## What this task involves
Line by line, output the entries below exactly as they appear.

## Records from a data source

#####

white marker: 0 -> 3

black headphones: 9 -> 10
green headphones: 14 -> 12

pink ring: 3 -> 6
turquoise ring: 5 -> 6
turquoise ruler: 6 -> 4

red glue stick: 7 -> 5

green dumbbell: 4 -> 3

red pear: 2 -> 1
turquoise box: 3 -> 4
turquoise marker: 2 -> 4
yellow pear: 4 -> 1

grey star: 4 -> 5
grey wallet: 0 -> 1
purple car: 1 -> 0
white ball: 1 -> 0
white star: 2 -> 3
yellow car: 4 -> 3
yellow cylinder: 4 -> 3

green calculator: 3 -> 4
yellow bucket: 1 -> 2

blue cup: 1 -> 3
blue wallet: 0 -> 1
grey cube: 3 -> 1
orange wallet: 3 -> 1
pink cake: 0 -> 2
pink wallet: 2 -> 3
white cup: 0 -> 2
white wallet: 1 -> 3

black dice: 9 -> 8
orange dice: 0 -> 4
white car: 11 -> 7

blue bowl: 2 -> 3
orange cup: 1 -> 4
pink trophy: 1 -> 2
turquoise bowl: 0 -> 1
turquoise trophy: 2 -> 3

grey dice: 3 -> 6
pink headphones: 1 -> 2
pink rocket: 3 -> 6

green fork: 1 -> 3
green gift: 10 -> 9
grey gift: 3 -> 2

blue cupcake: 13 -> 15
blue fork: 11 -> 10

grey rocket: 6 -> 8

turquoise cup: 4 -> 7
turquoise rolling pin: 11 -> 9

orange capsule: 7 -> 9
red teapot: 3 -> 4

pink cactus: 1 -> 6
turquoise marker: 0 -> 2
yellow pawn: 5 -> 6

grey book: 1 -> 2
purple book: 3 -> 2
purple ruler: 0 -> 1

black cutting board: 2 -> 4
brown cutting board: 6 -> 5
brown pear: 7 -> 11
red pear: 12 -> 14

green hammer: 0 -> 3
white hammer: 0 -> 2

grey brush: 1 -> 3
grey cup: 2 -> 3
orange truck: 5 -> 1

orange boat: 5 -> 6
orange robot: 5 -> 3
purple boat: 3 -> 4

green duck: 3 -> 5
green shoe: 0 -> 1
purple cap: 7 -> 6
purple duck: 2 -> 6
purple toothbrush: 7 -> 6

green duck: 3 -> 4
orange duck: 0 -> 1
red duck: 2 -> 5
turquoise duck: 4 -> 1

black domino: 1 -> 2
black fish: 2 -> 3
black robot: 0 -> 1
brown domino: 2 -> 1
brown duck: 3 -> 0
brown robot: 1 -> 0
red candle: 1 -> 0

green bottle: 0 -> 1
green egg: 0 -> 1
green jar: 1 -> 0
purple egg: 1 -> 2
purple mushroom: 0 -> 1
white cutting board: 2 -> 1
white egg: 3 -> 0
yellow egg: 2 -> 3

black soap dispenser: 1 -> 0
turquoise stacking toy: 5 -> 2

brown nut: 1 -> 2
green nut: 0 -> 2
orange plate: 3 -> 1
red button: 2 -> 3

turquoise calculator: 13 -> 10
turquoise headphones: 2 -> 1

#####

## Solution
white marker: 0 -> 3

black headphones: 9 -> 10
green headphones: 14 -> 12

pink ring: 3 -> 6
turquoise ring: 5 -> 6
turquoise ruler: 6 -> 4

red glue stick: 7 -> 5

green dumbbell: 4 -> 3

red pear: 2 -> 1
turquoise box: 3 -> 4
turquoise marker: 2 -> 4
yellow pear: 4 -> 1

grey star: 4 -> 5
grey wallet: 0 -> 1
purple car: 1 -> 0
white ball: 1 -> 0
white star: 2 -> 3
yellow car: 4 -> 3
yellow cylinder: 4 -> 3

green calculator: 3 -> 4
yellow bucket: 1 -> 2

blue cup: 1 -> 3
blue wallet: 0 -> 1
grey cube: 3 -> 1
orange wallet: 3 -> 1
pink cake: 0 -> 2
pink wallet: 2 -> 3
white cup: 0 -> 2
white wallet: 1 -> 3

black dice: 9 -> 8
orange dice: 0 -> 4
white car: 11 -> 7

blue bowl: 2 -> 3
orange cup: 1 -> 4
pink trophy: 1 -> 2
turquoise bowl: 0 -> 1
turquoise trophy: 2 -> 3

grey dice: 3 -> 6
pink headphones: 1 -> 2
pink rocket: 3 -> 6

green fork: 1 -> 3
green gift: 10 -> 9
grey gift: 3 -> 2

blue cupcake: 13 -> 15
blue fork: 11 -> 10

grey rocket: 6 -> 8

turquoise cup: 4 -> 7
turquoise rolling pin: 11 -> 9

orange capsule: 7 -> 9
red teapot: 3 -> 4

pink cactus: 1 -> 6
turquoise marker: 0 -> 2
yellow pawn: 5 -> 6

grey book: 1 -> 2
purple book: 3 -> 2
purple ruler: 0 -> 1

black cutting board: 2 -> 4
brown cutting board: 6 -> 5
brown pear: 7 -> 11
red pear: 12 -> 14

green hammer: 0 -> 3
white hammer: 0 -> 2

grey brush: 1 -> 3
grey cup: 2 -> 3
orange truck: 5 -> 1

orange boat: 5 -> 6
orange robot: 5 -> 3
purple boat: 3 -> 4

green duck: 3 -> 5
green shoe: 0 -> 1
purple cap: 7 -> 6
purple duck: 2 -> 6
purple toothbrush: 7 -> 6

green duck: 3 -> 4
orange duck: 0 -> 1
red duck: 2 -> 5
turquoise duck: 4 -> 1

black domino: 1 -> 2
black fish: 2 -> 3
black robot: 0 -> 1
brown domino: 2 -> 1
brown duck: 3 -> 0
brown robot: 1 -> 0
red candle: 1 -> 0

green bottle: 0 -> 1
green egg: 0 -> 1
green jar: 1 -> 0
purple egg: 1 -> 2
purple mushroom: 0 -> 1
white cutting board: 2 -> 1
white egg: 3 -> 0
yellow egg: 2 -> 3

black soap dispenser: 1 -> 0
turquoise stacking toy: 5 -> 2

brown nut: 1 -> 2
green nut: 0 -> 2
orange plate: 3 -> 1
red button: 2 -> 3

turquoise calculator: 13 -> 10
turquoise headphones: 2 -> 1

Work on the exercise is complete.